Transcribe the entries below verbatim, starting with their first line and ending with the line that contains "coordinates (457, 700).", both included.
-- start of EXTRACTED MATERIAL --
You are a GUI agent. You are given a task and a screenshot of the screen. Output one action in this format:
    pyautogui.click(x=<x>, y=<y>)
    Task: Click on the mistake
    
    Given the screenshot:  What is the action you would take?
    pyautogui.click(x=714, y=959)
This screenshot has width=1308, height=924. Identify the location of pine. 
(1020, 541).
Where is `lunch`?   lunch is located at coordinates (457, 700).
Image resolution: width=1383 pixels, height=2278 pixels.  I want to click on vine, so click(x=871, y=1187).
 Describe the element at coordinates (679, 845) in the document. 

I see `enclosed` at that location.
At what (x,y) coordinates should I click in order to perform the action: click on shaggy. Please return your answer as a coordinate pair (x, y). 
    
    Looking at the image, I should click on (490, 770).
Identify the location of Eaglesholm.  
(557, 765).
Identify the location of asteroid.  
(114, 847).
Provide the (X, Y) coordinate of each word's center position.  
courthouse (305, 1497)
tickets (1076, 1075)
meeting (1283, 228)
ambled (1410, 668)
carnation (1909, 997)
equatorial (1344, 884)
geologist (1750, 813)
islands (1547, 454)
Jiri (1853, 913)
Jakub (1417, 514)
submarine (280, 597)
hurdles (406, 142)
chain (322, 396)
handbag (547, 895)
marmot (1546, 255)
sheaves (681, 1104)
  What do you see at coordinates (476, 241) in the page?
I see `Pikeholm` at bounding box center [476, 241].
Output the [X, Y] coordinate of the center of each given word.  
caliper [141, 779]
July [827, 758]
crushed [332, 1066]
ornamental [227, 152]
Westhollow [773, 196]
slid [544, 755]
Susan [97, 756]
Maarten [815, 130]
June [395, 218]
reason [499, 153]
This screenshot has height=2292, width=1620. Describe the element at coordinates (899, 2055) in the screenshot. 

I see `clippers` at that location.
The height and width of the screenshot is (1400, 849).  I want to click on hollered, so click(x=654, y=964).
-- end of EXTRACTED MATERIAL --
# TASK SOLUTION
You are a GUI agent. You are given a task and a screenshot of the screen. Output one action in this format:
    pyautogui.click(x=<x>, y=<y>)
    Task: Click on the mistake
    
    Given the screenshot:  What is the action you would take?
    pyautogui.click(x=714, y=959)
This screenshot has width=1308, height=924. Identify the location of pine. 
(1020, 541).
Where is `lunch`?   lunch is located at coordinates (457, 700).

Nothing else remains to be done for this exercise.